Colored object listings
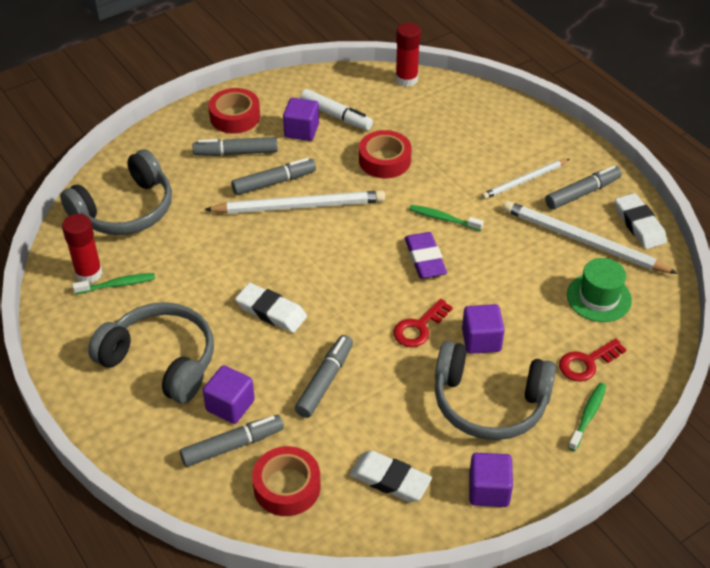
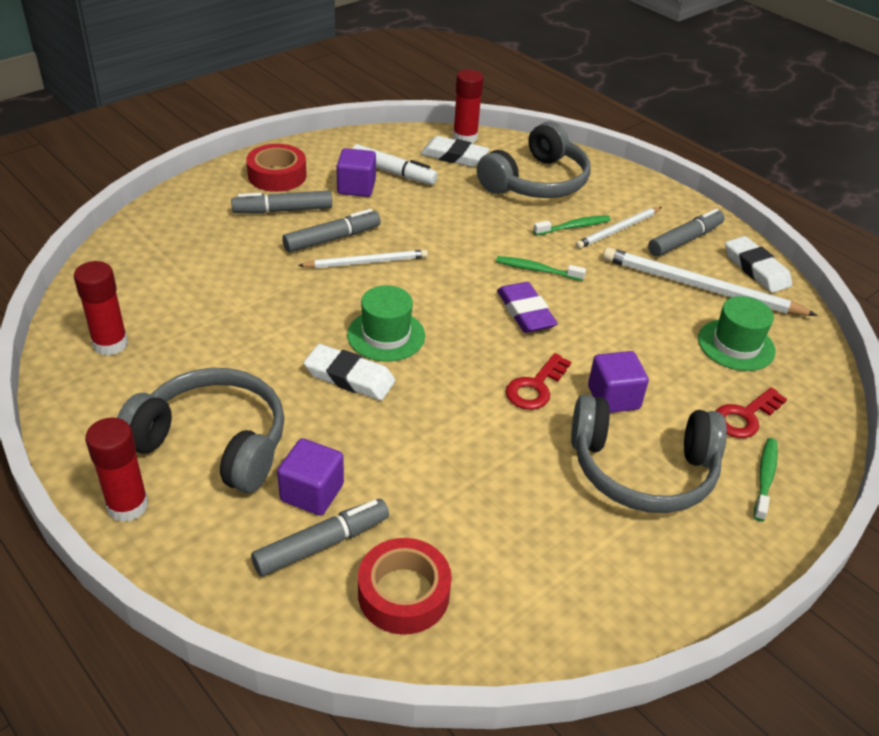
camera: 10 degrees left, 5 degrees down
grey headphones [60,149,172,235] -> grey headphones moved to [477,122,591,198]
green toothbrush [72,273,155,294] -> green toothbrush moved to [533,215,611,235]
white pencil [204,190,385,214] -> white pencil [298,249,428,268], size x0.61
grey marker [295,335,353,418] -> none
white eraser [349,450,432,502] -> white eraser moved to [420,136,490,167]
red tape [359,130,412,178] -> none
purple cube [469,453,513,507] -> none
none -> red glue stick [85,418,149,522]
none -> green hat [347,285,425,362]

> HOW TO COMPLETE THIS TASK: Your copy should match the data exactly, apart from the images, which are dropped.

> ANSWER TO THIS TASK:
camera: 10 degrees left, 5 degrees down
grey headphones [60,149,172,235] -> grey headphones moved to [477,122,591,198]
green toothbrush [72,273,155,294] -> green toothbrush moved to [533,215,611,235]
white pencil [204,190,385,214] -> white pencil [298,249,428,268], size x0.61
grey marker [295,335,353,418] -> none
white eraser [349,450,432,502] -> white eraser moved to [420,136,490,167]
red tape [359,130,412,178] -> none
purple cube [469,453,513,507] -> none
none -> red glue stick [85,418,149,522]
none -> green hat [347,285,425,362]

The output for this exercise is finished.